### Short task
Please repeat the lines below, starting with the line that contains "blazing [489, 380]" and continuing through the last line of the records.

Word and element location records
##############################

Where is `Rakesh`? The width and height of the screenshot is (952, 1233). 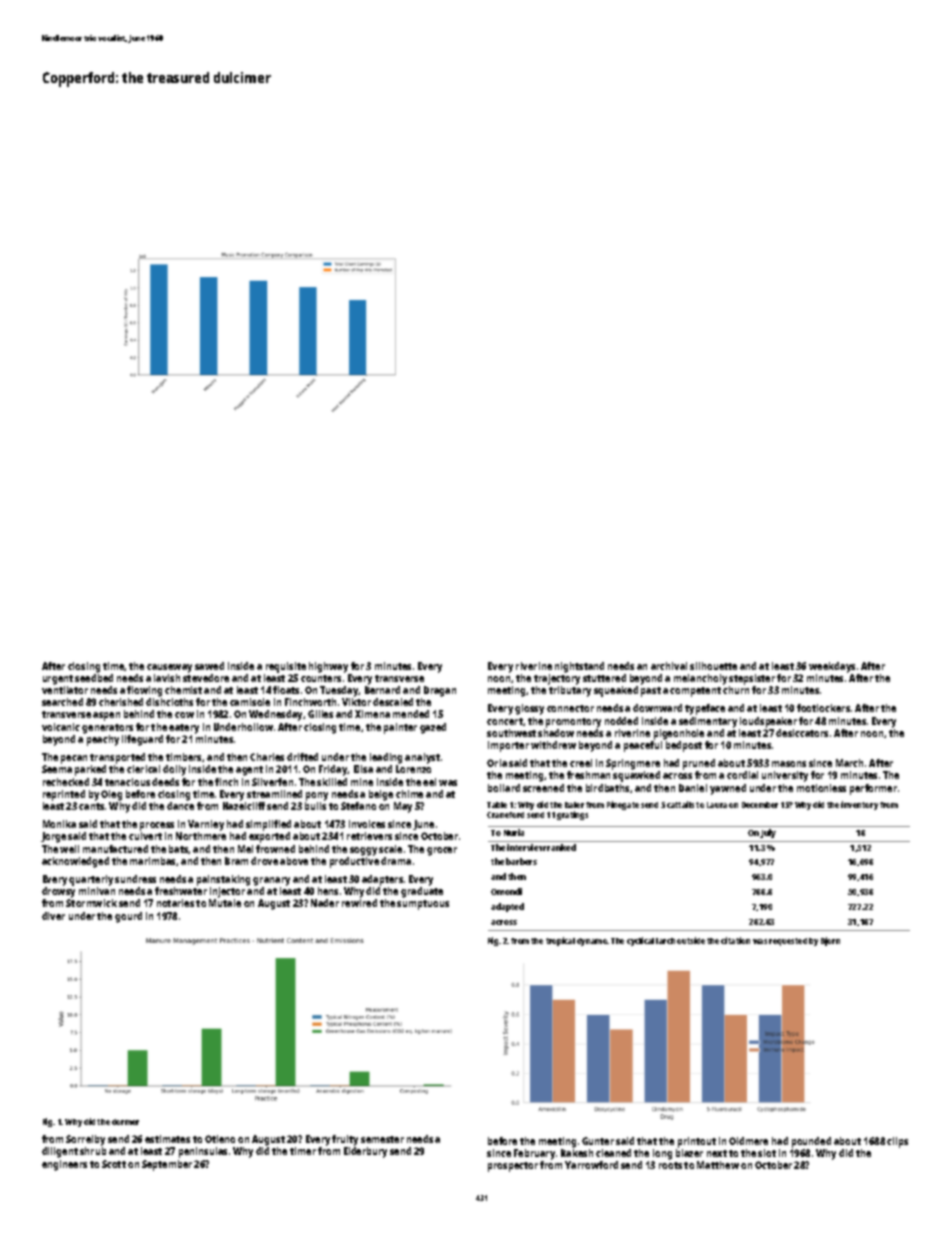 Rakesh is located at coordinates (577, 1153).
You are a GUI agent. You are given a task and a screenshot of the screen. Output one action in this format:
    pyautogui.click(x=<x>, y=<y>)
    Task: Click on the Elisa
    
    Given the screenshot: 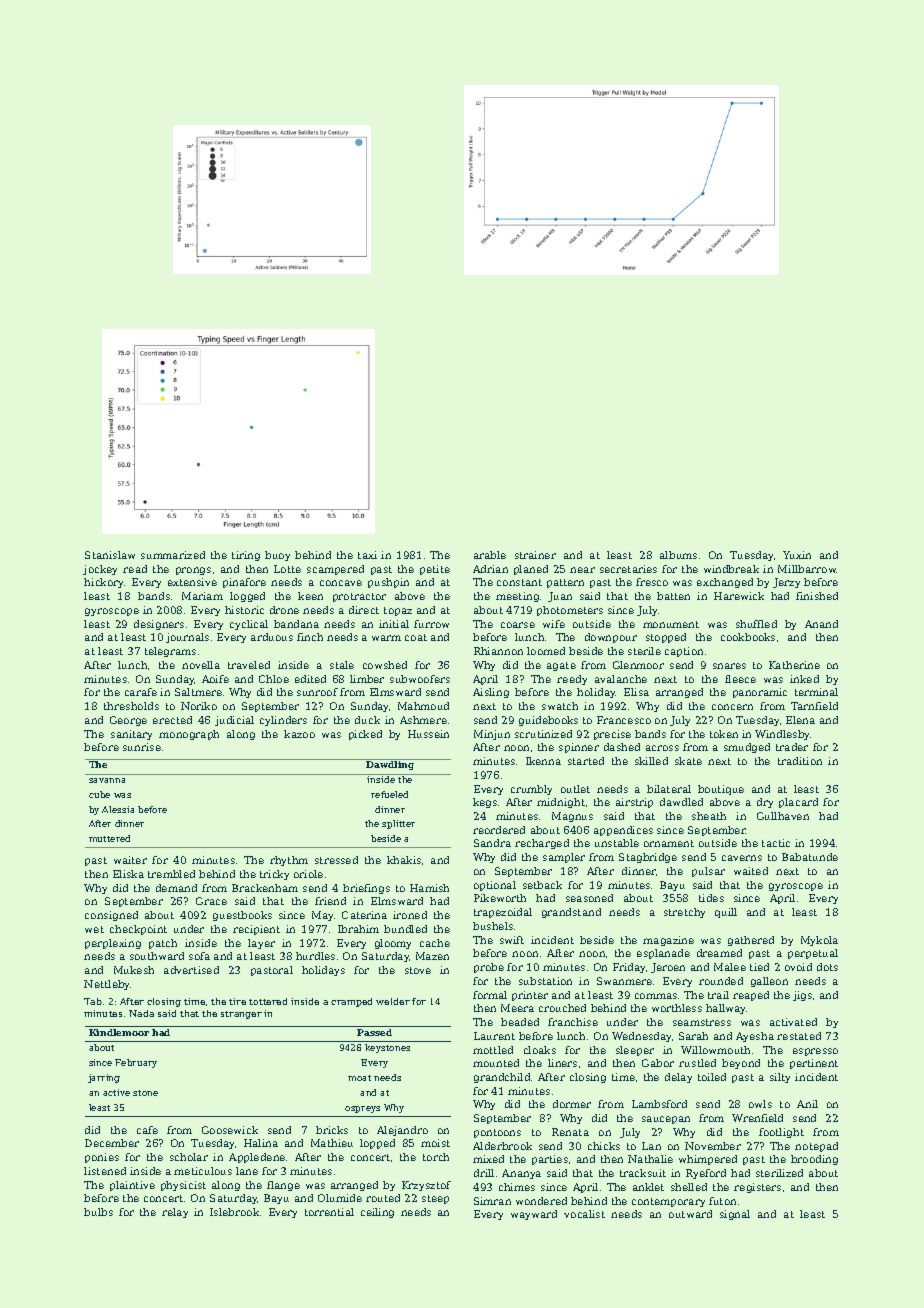 What is the action you would take?
    pyautogui.click(x=636, y=692)
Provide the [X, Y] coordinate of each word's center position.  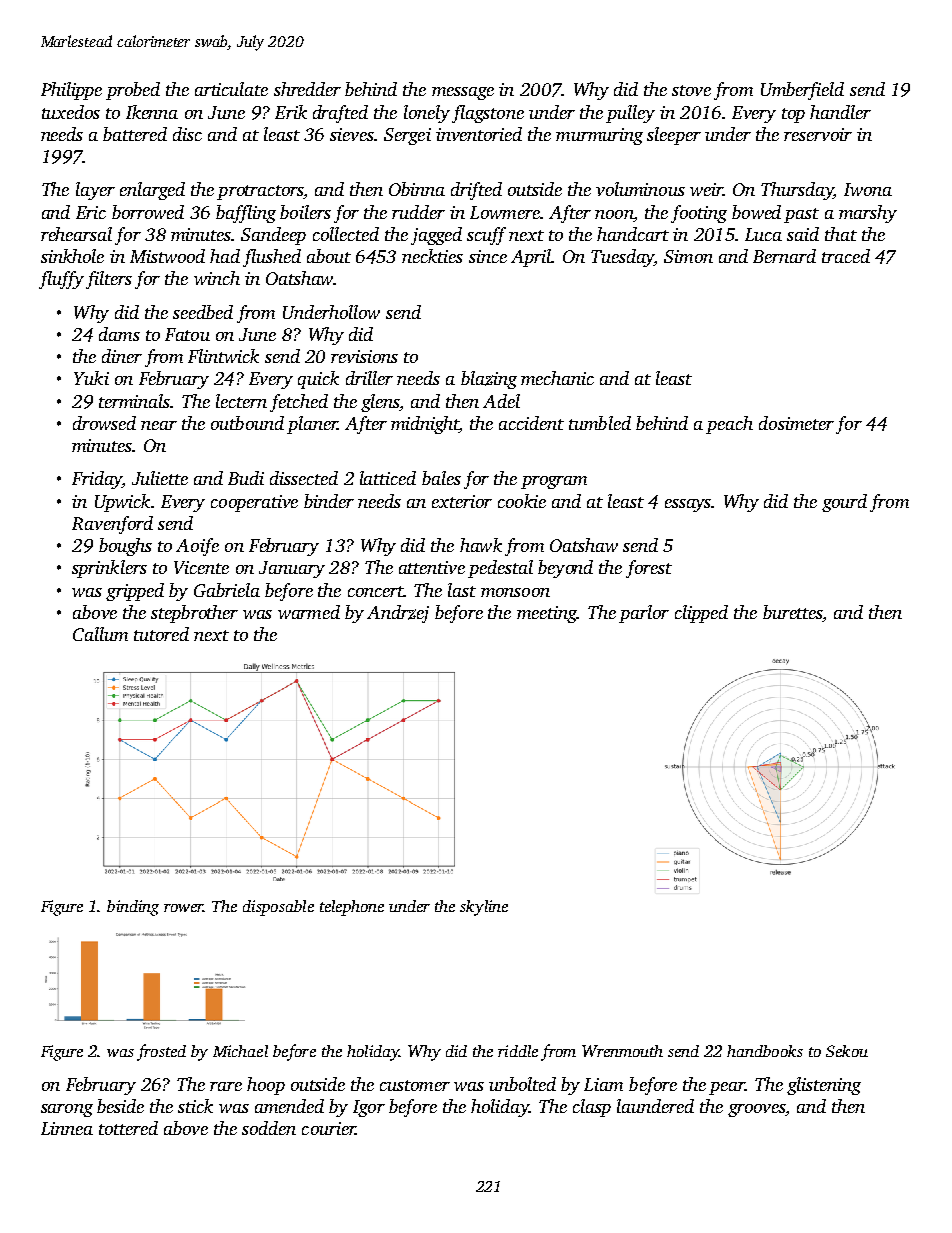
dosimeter [796, 423]
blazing [489, 380]
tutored [161, 634]
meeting [547, 614]
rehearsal [76, 234]
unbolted [522, 1084]
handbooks [765, 1051]
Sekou [847, 1051]
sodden [269, 1128]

##############################

### Result for this task
blazing [489, 380]
tutored [161, 634]
meeting [547, 614]
rehearsal [76, 234]
unbolted [522, 1084]
handbooks [765, 1051]
Sekou [847, 1051]
sodden [269, 1128]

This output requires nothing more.